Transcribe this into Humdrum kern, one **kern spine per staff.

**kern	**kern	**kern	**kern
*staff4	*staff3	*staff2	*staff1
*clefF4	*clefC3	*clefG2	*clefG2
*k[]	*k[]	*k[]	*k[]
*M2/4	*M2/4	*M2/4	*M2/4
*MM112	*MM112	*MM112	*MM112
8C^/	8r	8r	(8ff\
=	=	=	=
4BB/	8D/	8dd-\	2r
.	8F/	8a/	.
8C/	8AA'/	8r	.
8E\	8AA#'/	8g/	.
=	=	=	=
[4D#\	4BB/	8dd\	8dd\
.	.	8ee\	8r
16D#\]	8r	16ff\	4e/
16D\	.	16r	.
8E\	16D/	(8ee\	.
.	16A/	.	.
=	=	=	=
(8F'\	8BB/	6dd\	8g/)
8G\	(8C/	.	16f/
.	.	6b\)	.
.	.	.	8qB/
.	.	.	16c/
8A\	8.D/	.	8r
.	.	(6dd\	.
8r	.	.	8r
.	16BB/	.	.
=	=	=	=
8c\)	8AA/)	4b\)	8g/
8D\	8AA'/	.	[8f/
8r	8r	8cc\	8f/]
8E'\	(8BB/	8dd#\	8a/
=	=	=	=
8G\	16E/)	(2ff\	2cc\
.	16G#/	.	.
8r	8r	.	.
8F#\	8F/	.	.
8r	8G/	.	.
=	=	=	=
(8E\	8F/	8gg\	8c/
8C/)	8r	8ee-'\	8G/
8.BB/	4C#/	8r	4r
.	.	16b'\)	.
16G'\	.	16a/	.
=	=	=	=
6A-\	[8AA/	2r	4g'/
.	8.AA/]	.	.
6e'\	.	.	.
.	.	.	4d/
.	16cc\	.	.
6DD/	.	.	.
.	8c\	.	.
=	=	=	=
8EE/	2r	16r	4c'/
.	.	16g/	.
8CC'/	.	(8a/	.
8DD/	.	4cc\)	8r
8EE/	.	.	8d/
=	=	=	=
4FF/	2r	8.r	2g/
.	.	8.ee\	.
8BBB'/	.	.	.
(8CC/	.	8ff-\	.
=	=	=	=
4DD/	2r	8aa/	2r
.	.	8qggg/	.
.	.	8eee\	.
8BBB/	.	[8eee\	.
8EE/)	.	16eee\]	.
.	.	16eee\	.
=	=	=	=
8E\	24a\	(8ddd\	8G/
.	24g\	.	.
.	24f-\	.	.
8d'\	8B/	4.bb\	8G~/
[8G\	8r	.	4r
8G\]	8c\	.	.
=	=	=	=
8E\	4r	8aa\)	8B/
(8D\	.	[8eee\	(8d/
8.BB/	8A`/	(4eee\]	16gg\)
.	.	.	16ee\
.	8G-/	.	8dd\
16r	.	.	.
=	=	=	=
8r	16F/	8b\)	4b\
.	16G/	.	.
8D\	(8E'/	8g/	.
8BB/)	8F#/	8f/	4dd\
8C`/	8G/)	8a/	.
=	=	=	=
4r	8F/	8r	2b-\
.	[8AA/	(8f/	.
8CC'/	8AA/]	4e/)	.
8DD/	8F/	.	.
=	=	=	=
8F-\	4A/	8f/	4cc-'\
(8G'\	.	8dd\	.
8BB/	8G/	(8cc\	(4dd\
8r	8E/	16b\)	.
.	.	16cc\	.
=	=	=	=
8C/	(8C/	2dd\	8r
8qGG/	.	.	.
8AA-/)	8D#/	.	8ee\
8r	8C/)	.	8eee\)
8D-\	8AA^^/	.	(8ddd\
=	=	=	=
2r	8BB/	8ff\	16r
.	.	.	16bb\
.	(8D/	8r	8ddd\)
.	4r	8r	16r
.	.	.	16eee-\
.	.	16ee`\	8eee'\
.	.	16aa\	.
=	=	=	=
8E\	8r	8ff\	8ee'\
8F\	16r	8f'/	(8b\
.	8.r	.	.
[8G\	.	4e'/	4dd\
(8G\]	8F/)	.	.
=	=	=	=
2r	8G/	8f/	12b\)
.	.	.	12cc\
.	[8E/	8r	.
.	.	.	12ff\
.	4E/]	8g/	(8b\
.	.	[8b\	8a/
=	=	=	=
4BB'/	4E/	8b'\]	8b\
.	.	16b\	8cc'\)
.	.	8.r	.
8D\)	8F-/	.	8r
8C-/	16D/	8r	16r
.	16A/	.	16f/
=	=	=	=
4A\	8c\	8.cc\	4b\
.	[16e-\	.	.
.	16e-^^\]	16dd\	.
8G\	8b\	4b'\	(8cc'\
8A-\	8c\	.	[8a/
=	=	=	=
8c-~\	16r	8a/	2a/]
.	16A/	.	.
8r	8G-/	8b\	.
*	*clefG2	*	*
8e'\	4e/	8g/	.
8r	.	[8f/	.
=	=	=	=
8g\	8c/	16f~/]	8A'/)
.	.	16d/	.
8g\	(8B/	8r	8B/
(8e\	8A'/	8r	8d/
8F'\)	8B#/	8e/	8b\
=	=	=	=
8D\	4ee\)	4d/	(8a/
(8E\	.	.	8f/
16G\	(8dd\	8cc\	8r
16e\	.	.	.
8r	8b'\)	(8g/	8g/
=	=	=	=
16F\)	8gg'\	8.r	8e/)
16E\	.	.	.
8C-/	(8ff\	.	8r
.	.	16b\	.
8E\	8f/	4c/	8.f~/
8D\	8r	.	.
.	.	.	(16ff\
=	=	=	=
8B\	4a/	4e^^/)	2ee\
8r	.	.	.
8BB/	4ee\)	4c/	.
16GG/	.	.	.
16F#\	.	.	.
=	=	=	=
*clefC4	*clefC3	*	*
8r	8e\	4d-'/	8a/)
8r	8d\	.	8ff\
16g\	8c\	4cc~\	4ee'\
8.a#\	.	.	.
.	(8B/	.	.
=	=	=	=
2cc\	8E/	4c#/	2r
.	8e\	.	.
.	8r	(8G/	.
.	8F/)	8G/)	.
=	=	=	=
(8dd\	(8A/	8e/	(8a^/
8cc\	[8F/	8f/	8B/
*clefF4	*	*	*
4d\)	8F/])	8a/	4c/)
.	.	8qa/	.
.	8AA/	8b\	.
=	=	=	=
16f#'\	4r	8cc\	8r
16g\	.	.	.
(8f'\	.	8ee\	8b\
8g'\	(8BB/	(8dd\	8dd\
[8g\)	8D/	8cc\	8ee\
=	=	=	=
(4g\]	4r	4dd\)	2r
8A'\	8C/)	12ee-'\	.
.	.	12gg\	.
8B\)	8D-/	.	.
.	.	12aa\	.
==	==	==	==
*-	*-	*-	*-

════════════════

List each line above that contains the string "kern".

Transcribe this into Humdrum kern, one **kern spine per staff.
**kern	**kern	**kern	**kern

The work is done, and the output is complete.